* **PROBLEM DESCRIPTION**
Everything in the entries below should be restated exactly, except for the pictures.
#### GIVEN ENTRIES
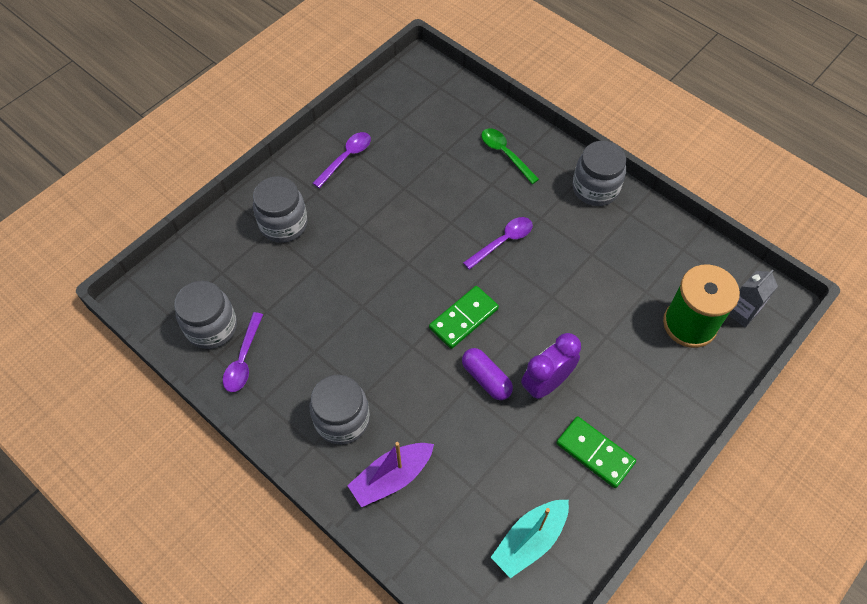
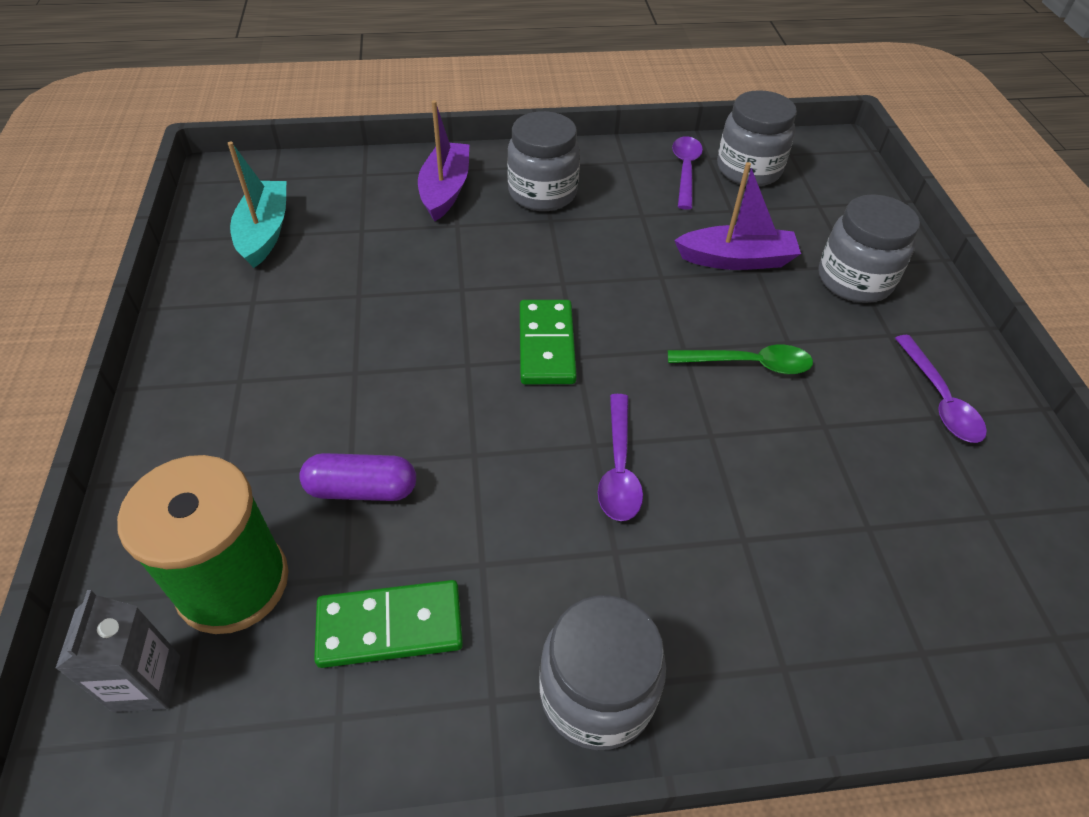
camera: 130 degrees right, 10 degrees down
(243, 360) = (685, 170): purple spoon -> purple spoon turned 45 degrees clockwise
(314, 282) = (736, 259): none -> purple boat
(486, 378) = (450, 312): purple capsule -> purple capsule (362, 489)
(505, 154) = (798, 612): green spoon -> green spoon (749, 364)
(546, 383) = (377, 356): purple clock -> none
(595, 453) = (255, 335): green domino -> green domino (390, 626)

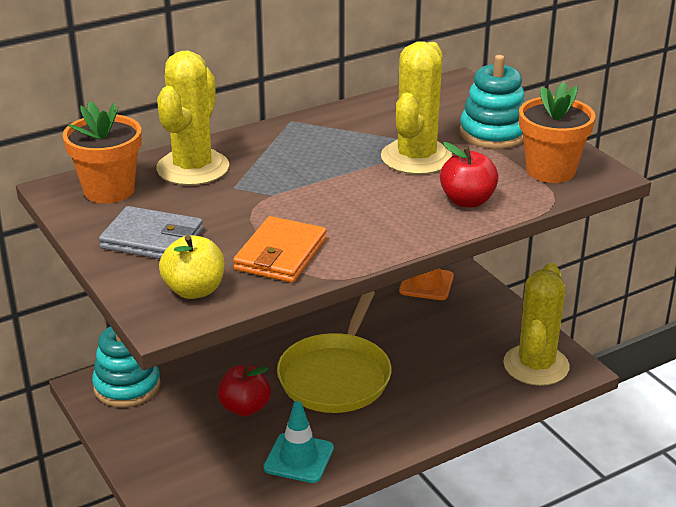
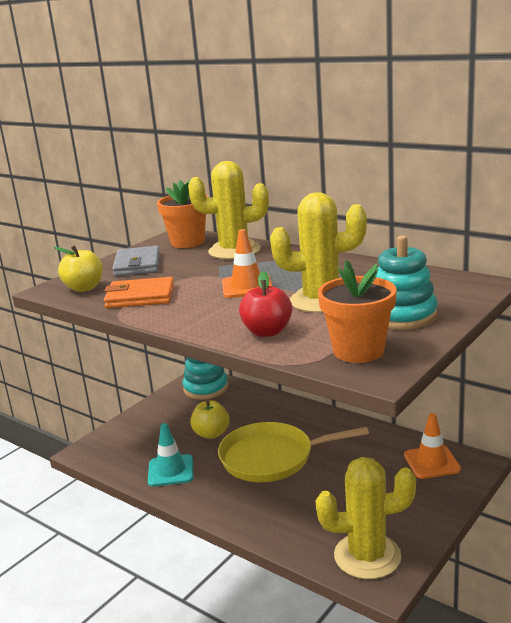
camera: 70 degrees right, 10 degrees down
(245, 408) = (211, 434): red apple -> yellow apple
(329, 185) = (247, 286): none -> orange traffic cone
########
* **ANSWER BELOW**
camera: 130 degrees right, 10 degrees down
(243, 360) = (685, 170): purple spoon -> purple spoon turned 45 degrees clockwise
(314, 282) = (736, 259): none -> purple boat
(486, 378) = (450, 312): purple capsule -> purple capsule (362, 489)
(505, 154) = (798, 612): green spoon -> green spoon (749, 364)
(546, 383) = (377, 356): purple clock -> none
(595, 453) = (255, 335): green domino -> green domino (390, 626)

camera: 70 degrees right, 10 degrees down
(245, 408) = (211, 434): red apple -> yellow apple
(329, 185) = (247, 286): none -> orange traffic cone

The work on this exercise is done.